#### Listed entries

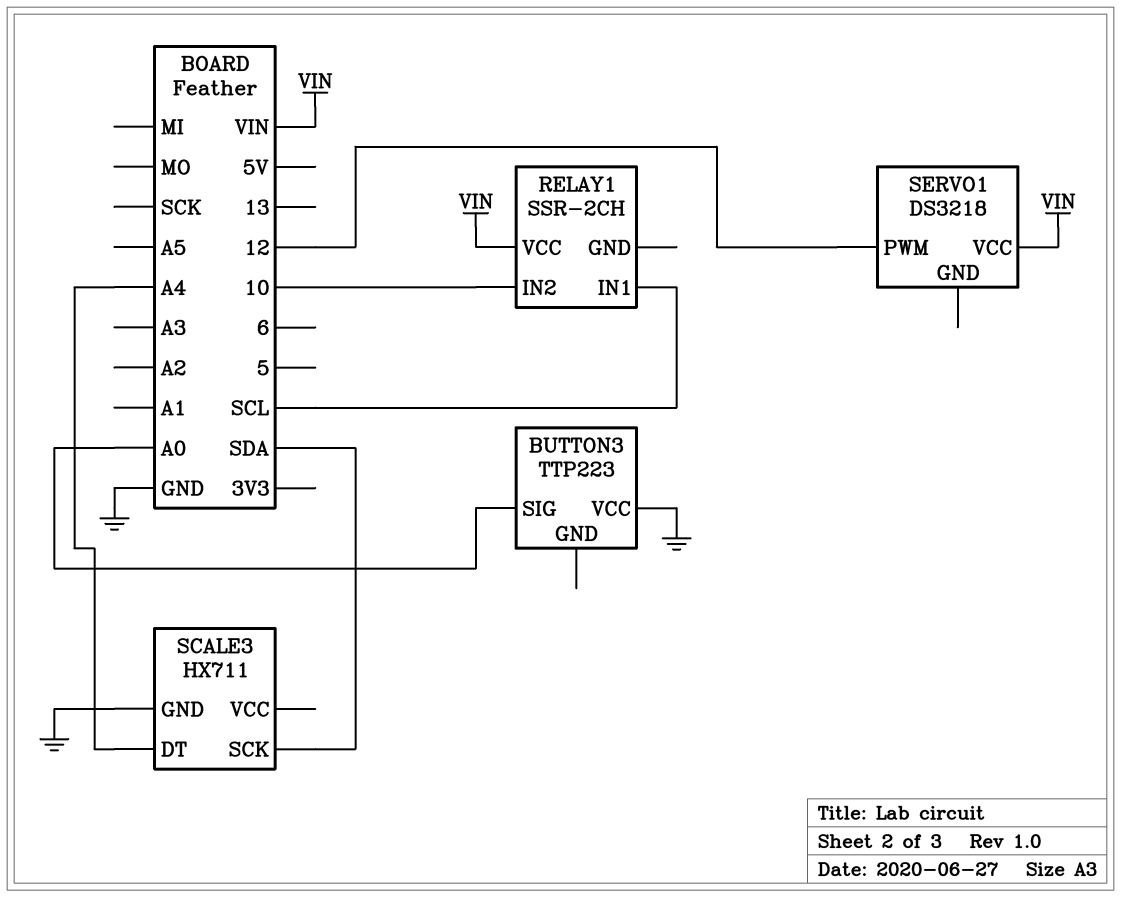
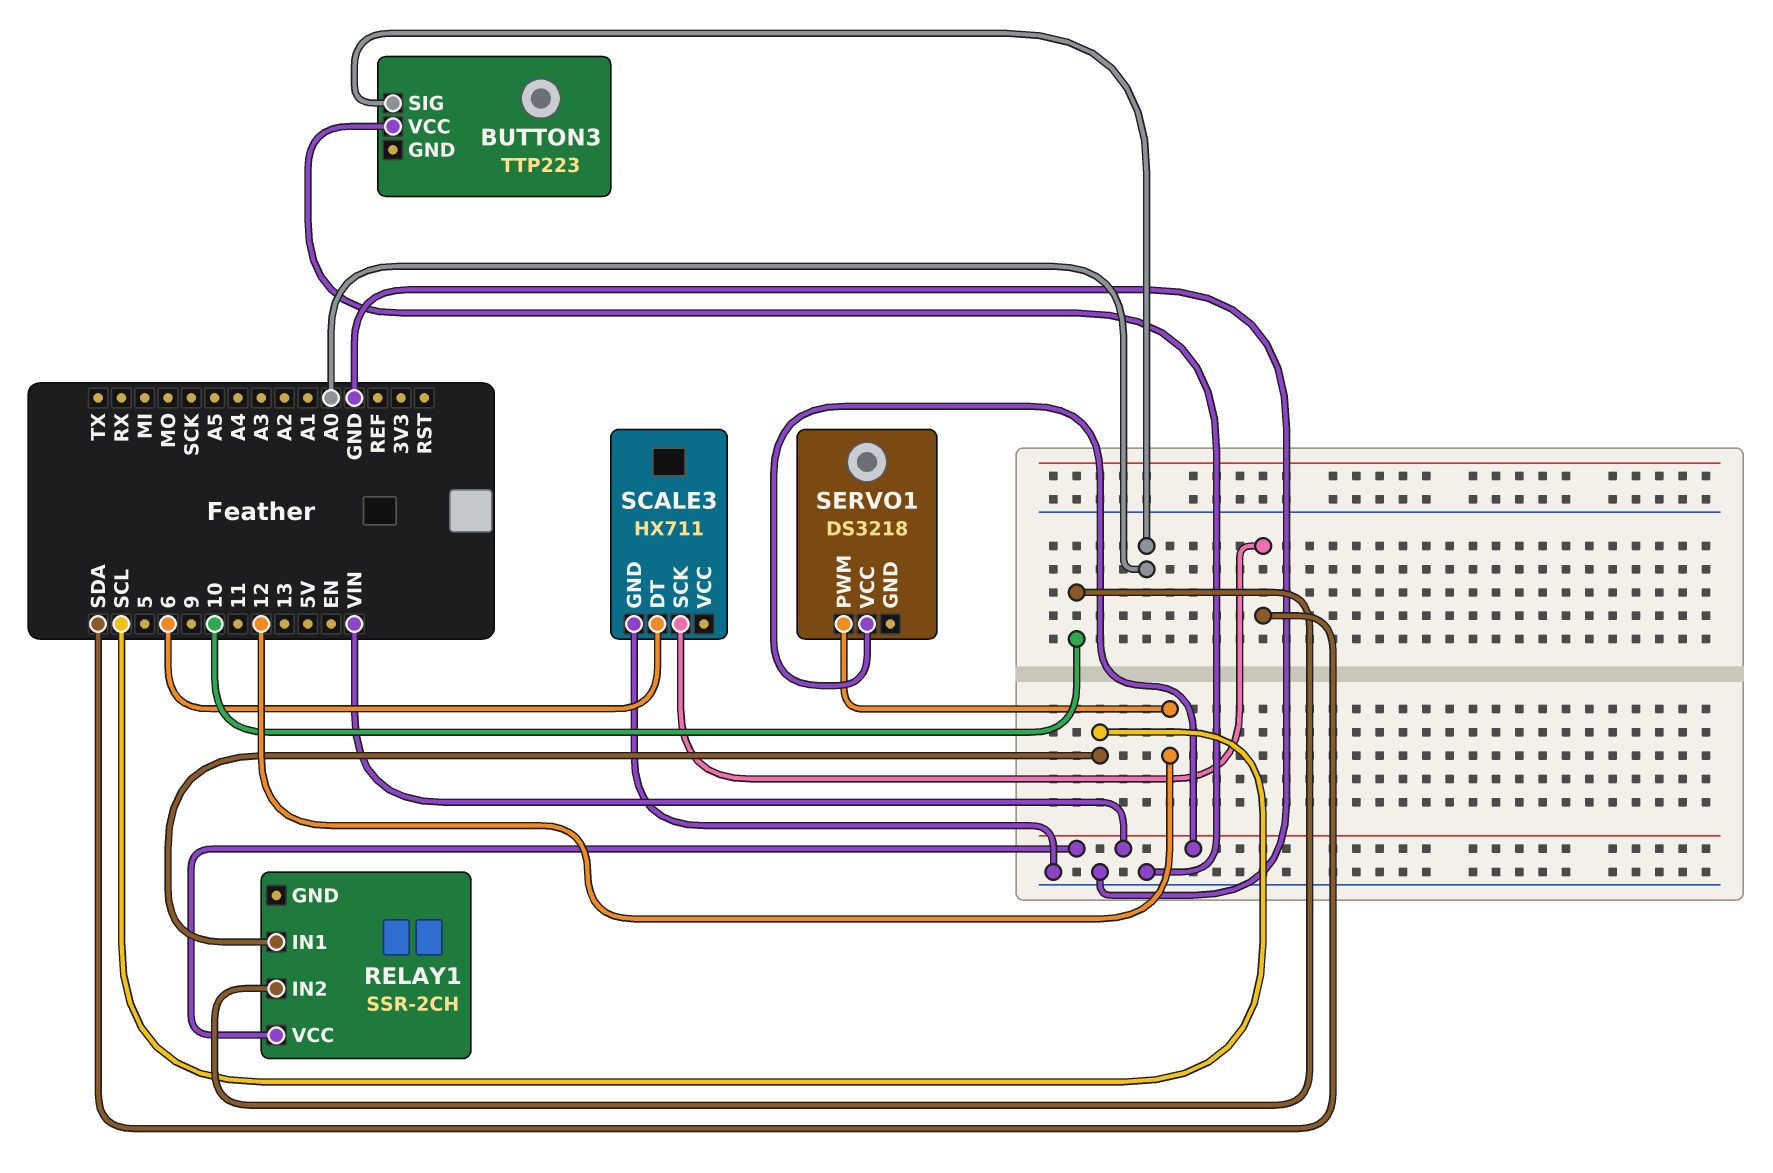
SCALE3 pin DT: A4 -> 6

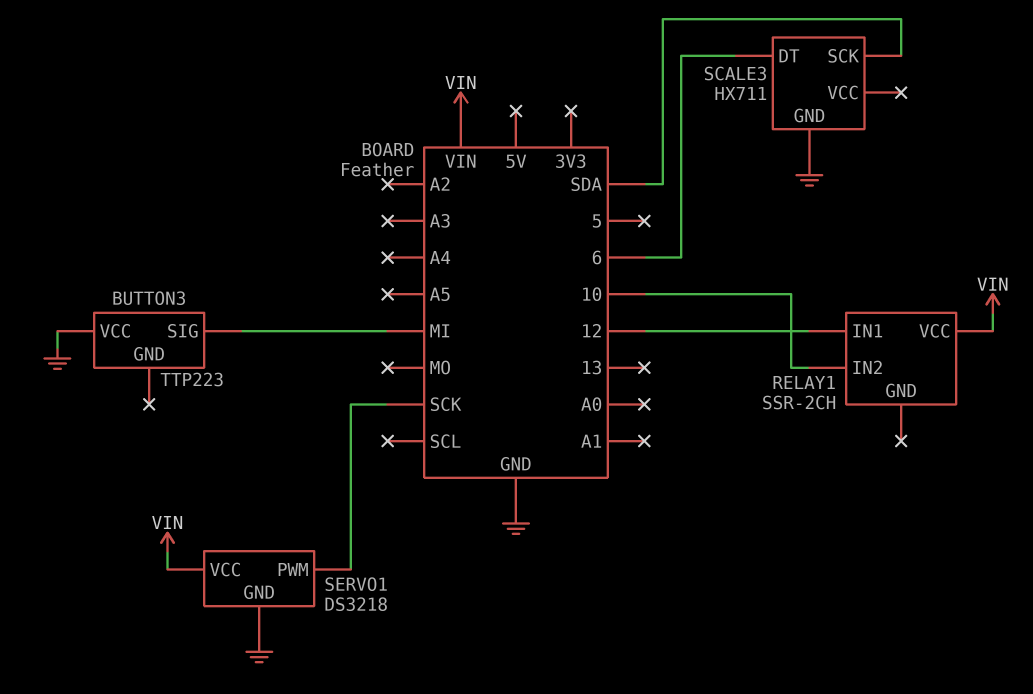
BUTTON3 pin SIG: A0 -> MI
RELAY1 pin IN1: SCL -> 12
SERVO1 pin GND: none -> GND
SERVO1 pin PWM: 12 -> SCK

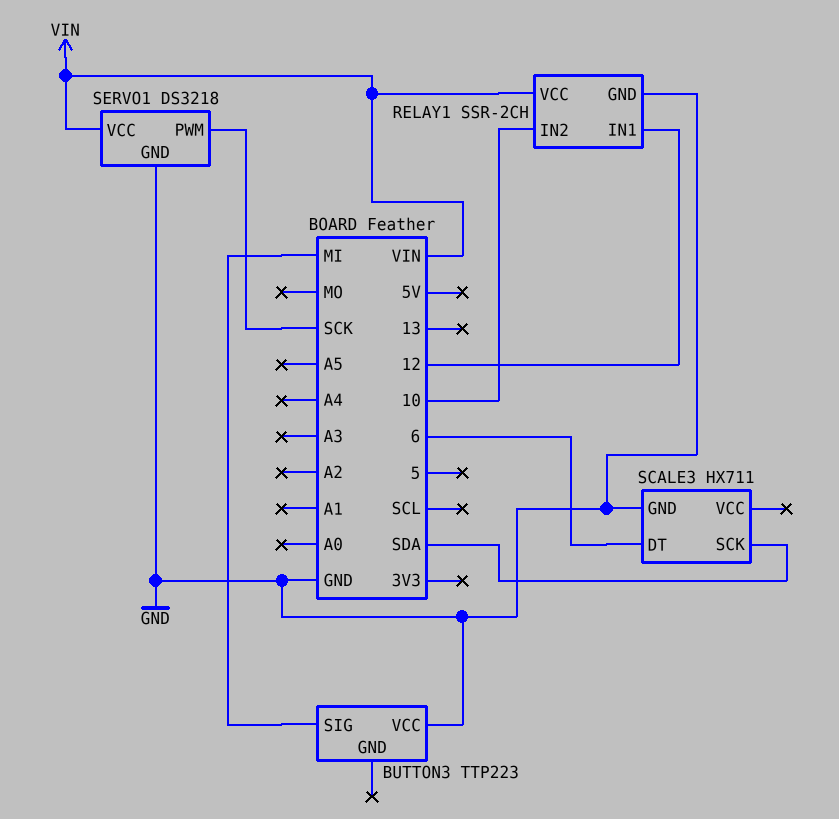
RELAY1 pin GND: none -> GND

########

- [Requirement]
All of the material above should be set down again exactly, though not its pictures.

- [Task response]
SCALE3 pin DT: A4 -> 6

BUTTON3 pin SIG: A0 -> MI
RELAY1 pin IN1: SCL -> 12
SERVO1 pin GND: none -> GND
SERVO1 pin PWM: 12 -> SCK

RELAY1 pin GND: none -> GND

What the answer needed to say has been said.